**** Data excerpt ****

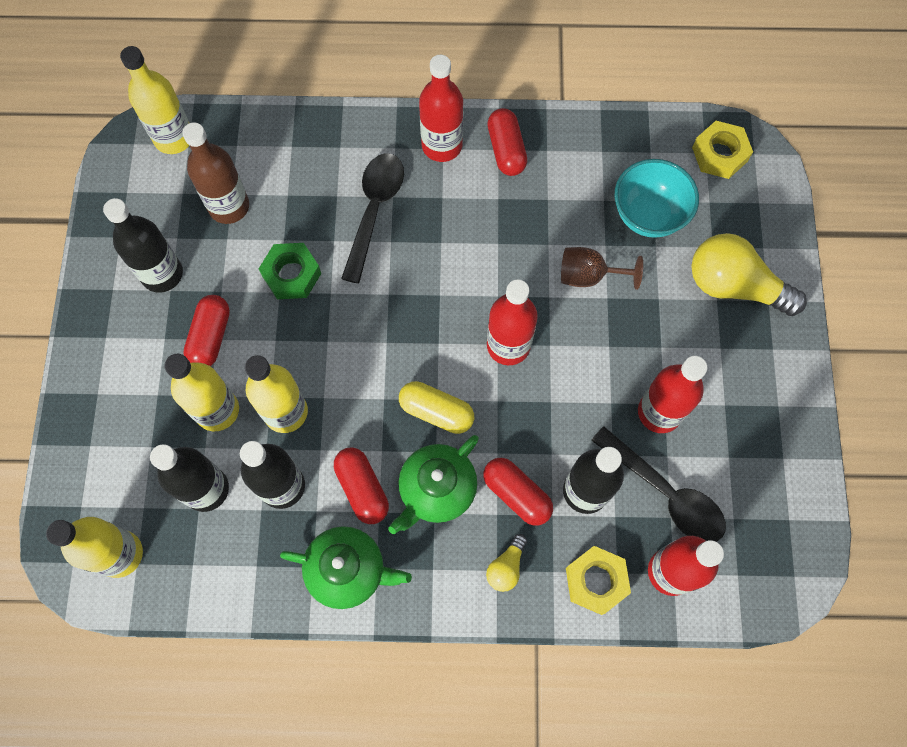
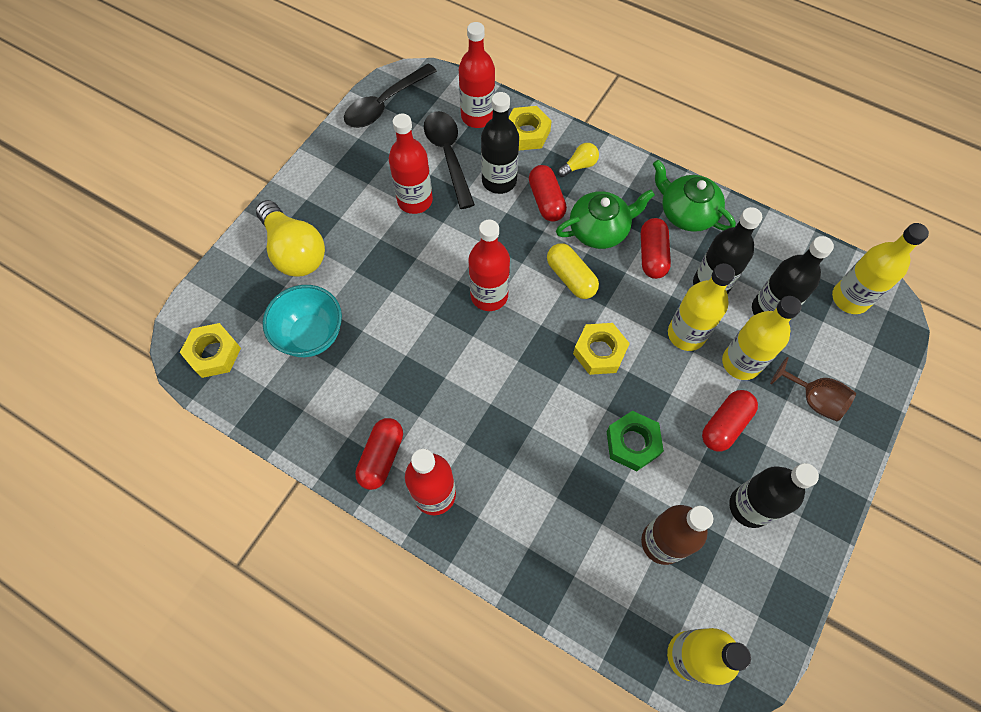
camera: 150 degrees left, 5 degrees down
(365, 346) = (599, 352): none -> yellow nut
(374, 210) = (531, 464): black spoon -> black spoon (385, 104)
(588, 276) = (393, 314): brown goblet -> brown goblet (813, 399)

****

**Problem statement**
Restate the data word for word and exclude every picture.

**Final answer**
camera: 150 degrees left, 5 degrees down
(365, 346) = (599, 352): none -> yellow nut
(374, 210) = (531, 464): black spoon -> black spoon (385, 104)
(588, 276) = (393, 314): brown goblet -> brown goblet (813, 399)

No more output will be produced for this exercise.